• WHAT TO DO: Give the number of lines in the data below containing the word "camera", with no other text.
-- AVAILABLE DATA follows --
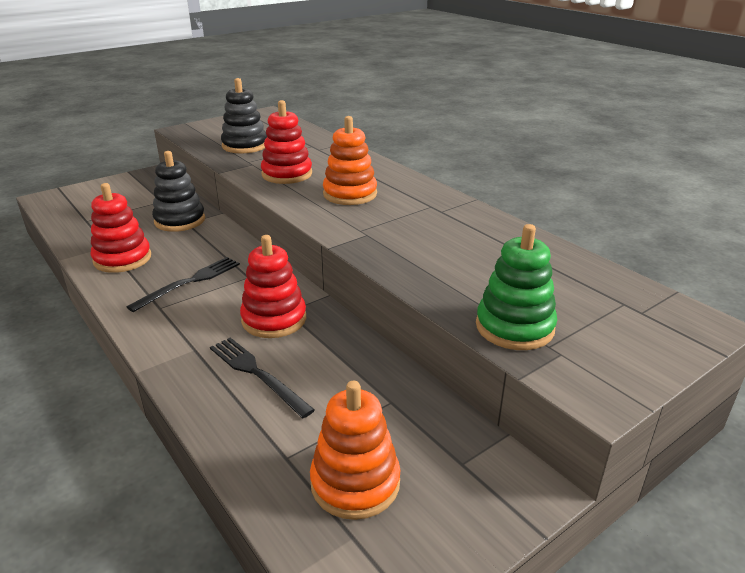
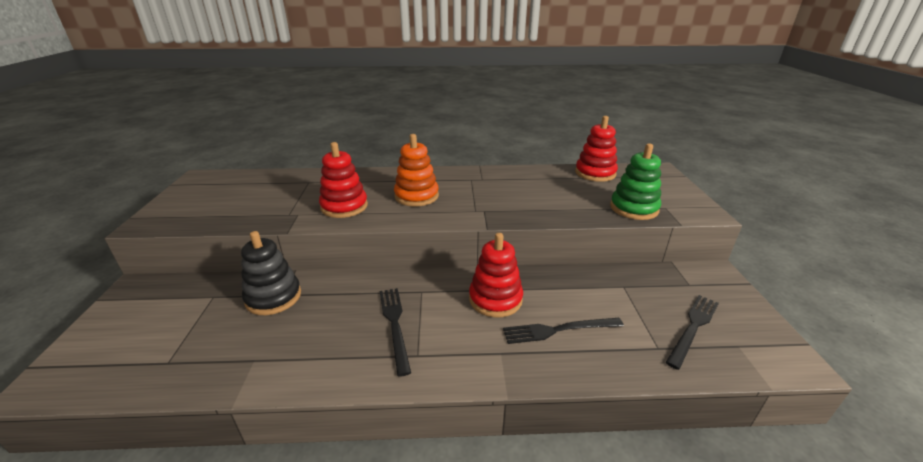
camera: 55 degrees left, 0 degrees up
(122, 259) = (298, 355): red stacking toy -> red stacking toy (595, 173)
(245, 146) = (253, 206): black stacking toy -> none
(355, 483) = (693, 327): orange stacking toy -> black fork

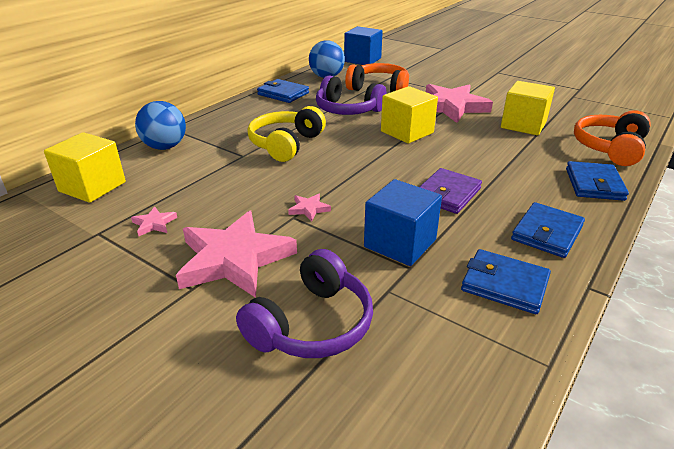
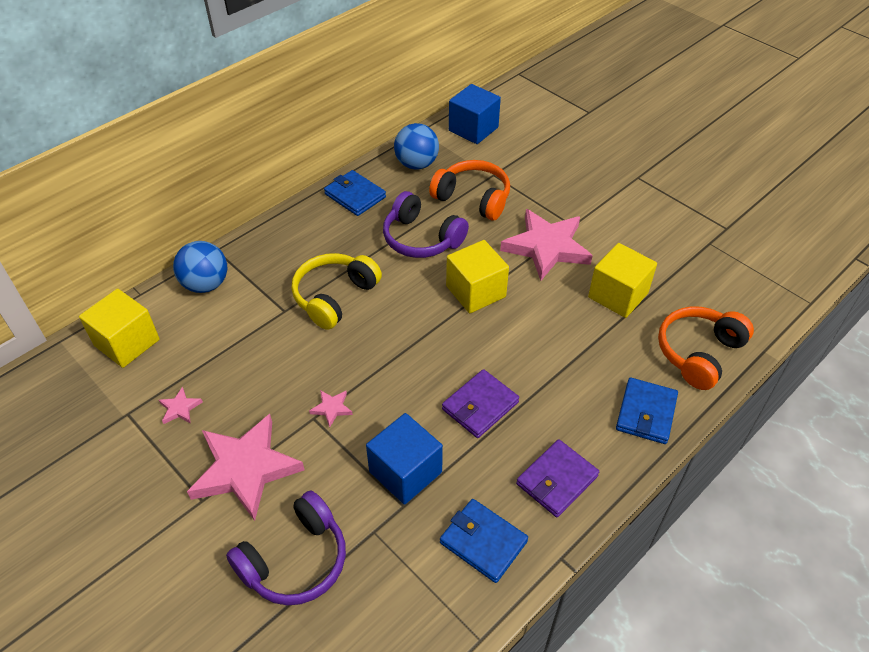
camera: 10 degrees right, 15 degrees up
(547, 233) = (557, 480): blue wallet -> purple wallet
-- AVAILABLE DATA concluded --
• OUTPUT FOR THIS EXERCISE: 2